### What you are asked to do:
Copy every line of the records below where the word "wiper" occurs.
##### Supplied records #####
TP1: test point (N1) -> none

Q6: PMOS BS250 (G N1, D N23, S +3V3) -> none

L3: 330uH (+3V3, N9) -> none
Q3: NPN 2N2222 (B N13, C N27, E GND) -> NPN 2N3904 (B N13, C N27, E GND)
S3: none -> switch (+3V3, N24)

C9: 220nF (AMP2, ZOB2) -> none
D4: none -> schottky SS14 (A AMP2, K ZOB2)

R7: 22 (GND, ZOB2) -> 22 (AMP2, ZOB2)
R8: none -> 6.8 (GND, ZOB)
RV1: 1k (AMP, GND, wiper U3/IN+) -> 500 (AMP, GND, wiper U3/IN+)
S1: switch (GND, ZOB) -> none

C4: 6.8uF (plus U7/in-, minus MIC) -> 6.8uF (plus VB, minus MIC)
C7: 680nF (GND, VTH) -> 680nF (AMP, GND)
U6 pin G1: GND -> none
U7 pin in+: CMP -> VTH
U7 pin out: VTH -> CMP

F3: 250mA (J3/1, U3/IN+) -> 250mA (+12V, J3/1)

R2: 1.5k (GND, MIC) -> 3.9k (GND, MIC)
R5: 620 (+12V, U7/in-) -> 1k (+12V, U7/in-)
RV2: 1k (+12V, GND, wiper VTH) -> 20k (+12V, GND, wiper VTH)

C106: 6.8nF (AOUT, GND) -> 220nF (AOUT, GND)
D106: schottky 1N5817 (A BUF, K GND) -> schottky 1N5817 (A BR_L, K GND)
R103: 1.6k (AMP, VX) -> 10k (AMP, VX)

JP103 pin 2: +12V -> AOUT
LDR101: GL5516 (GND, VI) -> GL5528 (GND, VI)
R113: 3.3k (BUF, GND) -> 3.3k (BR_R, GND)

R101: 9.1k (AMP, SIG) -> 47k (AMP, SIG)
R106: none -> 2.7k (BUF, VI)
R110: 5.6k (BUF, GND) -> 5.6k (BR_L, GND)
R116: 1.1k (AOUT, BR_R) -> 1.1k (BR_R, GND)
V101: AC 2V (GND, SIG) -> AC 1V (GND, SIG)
#####
### Exercise output:
RV1: 1k (AMP, GND, wiper U3/IN+) -> 500 (AMP, GND, wiper U3/IN+)
RV2: 1k (+12V, GND, wiper VTH) -> 20k (+12V, GND, wiper VTH)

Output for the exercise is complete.